*ASSIGNMENT:* In the records below, begin at the line that has "old: Glühbirne (grün)" and stop after the line that has "new: Dominostein (weiß)"; quote those lines verbatim and nothing more.

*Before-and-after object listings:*
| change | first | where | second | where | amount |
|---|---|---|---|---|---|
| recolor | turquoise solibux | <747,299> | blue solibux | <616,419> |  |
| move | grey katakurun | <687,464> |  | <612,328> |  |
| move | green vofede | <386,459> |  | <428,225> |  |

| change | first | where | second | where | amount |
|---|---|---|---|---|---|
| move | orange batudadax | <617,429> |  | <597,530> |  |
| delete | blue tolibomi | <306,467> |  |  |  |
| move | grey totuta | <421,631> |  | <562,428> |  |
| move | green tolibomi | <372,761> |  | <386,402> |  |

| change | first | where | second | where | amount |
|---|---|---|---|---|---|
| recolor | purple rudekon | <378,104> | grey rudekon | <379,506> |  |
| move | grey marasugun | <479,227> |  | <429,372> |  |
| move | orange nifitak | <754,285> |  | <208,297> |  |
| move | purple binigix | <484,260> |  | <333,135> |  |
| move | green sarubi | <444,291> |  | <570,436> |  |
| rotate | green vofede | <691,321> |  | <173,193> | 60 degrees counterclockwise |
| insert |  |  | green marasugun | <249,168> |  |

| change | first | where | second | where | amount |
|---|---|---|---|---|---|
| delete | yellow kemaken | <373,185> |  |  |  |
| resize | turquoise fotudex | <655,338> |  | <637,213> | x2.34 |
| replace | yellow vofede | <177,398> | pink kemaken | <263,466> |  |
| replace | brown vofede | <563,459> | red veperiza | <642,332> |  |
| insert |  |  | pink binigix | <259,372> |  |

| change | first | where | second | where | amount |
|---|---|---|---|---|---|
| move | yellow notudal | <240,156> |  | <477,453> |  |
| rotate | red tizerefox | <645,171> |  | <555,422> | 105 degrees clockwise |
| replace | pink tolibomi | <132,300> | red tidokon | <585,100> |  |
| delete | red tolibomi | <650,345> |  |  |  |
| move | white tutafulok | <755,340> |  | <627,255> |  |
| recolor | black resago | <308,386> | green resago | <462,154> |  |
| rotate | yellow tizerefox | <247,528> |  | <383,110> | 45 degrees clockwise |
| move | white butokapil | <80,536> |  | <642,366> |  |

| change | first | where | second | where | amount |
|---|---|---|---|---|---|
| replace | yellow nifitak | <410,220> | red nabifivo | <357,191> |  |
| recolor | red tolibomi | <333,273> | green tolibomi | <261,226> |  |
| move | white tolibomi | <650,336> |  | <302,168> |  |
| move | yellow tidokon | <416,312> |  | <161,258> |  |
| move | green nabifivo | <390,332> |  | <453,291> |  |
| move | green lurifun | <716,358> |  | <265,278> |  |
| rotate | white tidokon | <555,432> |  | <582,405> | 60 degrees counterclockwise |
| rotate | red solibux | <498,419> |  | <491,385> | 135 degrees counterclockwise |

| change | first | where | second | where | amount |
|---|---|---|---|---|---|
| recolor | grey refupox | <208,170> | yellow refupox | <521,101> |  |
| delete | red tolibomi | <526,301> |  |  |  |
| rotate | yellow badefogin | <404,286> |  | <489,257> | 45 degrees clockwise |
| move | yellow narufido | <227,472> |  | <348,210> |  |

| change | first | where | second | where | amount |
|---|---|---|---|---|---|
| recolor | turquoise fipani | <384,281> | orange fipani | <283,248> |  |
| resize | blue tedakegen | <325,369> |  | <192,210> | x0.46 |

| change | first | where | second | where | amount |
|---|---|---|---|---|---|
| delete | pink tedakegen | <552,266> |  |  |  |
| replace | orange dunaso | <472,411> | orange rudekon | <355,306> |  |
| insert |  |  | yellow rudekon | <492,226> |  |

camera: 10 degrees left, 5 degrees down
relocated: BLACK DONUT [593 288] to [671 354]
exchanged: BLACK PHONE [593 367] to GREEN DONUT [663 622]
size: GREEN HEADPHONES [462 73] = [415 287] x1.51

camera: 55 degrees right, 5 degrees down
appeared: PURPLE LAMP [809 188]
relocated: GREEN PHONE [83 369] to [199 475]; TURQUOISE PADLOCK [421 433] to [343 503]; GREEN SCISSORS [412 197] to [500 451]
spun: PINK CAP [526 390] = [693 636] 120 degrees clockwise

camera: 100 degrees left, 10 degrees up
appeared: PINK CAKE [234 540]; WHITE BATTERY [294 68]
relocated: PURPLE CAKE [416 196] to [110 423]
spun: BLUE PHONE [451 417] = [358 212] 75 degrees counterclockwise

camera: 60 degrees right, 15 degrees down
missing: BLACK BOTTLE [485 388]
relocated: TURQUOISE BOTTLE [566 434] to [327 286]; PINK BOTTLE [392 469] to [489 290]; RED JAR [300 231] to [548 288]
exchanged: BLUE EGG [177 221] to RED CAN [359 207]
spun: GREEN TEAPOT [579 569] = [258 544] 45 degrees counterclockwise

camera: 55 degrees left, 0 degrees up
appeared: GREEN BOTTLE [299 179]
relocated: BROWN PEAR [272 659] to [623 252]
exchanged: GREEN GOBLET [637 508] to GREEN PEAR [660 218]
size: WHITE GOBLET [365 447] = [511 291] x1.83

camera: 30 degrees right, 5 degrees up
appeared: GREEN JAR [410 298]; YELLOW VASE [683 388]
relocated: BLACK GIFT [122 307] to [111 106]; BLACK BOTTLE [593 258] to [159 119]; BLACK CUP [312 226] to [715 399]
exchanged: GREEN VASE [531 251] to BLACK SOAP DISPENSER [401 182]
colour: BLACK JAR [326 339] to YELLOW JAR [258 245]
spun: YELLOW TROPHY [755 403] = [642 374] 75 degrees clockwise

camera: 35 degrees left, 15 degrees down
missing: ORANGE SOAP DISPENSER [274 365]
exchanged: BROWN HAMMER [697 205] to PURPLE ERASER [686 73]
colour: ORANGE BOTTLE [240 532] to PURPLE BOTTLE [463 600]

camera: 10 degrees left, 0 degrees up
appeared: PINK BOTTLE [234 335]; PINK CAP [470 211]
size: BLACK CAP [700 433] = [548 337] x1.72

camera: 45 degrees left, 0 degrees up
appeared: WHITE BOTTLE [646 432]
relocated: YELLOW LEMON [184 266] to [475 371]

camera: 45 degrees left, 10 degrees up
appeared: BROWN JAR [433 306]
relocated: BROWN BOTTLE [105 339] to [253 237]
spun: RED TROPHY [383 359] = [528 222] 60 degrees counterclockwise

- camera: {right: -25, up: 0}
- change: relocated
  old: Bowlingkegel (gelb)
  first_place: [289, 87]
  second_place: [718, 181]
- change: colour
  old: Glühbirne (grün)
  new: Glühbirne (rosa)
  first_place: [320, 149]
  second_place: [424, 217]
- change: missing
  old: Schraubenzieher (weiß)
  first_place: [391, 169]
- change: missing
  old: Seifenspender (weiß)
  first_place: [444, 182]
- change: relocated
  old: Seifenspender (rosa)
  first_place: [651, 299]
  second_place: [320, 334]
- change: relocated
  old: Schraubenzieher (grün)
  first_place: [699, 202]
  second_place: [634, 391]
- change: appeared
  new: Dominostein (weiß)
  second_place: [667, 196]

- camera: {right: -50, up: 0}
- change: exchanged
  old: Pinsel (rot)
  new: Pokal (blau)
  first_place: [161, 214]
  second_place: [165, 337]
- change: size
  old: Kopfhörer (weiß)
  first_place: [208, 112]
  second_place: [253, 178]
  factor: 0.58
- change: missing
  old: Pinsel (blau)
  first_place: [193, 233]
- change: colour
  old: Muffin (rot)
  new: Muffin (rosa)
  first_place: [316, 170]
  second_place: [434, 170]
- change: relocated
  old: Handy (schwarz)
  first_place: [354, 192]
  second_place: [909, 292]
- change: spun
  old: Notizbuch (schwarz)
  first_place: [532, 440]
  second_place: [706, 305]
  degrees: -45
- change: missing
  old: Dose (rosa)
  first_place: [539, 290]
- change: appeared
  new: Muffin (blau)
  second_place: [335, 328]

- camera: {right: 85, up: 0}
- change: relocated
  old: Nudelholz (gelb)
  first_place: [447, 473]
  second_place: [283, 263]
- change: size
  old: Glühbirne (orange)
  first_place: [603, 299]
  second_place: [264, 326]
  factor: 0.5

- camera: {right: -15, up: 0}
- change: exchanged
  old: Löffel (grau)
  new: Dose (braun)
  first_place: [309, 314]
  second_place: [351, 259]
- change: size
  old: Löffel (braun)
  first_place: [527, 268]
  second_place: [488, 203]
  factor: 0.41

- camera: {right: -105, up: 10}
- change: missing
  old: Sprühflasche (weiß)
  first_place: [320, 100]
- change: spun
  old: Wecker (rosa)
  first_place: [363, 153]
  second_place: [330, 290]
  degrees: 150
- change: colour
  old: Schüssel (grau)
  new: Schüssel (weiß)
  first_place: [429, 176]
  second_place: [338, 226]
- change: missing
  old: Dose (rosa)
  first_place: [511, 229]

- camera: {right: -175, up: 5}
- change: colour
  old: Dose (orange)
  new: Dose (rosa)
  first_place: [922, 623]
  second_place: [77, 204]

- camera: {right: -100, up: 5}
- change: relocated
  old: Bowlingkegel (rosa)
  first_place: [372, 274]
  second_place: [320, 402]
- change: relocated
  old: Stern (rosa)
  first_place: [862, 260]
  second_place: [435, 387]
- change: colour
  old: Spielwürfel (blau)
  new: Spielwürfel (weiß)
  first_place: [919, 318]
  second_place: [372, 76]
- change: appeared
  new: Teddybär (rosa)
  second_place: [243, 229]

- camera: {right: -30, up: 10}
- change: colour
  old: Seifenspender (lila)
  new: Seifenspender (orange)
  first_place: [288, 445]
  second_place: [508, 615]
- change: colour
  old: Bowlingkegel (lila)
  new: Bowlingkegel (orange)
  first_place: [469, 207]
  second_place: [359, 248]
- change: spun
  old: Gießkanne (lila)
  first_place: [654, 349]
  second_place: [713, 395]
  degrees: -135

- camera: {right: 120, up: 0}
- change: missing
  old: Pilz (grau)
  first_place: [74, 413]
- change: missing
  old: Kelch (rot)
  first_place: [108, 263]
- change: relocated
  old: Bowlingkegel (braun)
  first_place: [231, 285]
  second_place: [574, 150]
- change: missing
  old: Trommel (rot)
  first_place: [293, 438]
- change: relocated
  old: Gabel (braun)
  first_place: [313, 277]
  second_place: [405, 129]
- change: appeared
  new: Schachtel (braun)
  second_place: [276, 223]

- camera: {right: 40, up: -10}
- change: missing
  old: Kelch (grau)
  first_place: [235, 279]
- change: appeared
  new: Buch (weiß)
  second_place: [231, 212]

*SOLUTION BELOW:*
  old: Glühbirne (grün)
  new: Glühbirne (rosa)
  first_place: [320, 149]
  second_place: [424, 217]
- change: missing
  old: Schraubenzieher (weiß)
  first_place: [391, 169]
- change: missing
  old: Seifenspender (weiß)
  first_place: [444, 182]
- change: relocated
  old: Seifenspender (rosa)
  first_place: [651, 299]
  second_place: [320, 334]
- change: relocated
  old: Schraubenzieher (grün)
  first_place: [699, 202]
  second_place: [634, 391]
- change: appeared
  new: Dominostein (weiß)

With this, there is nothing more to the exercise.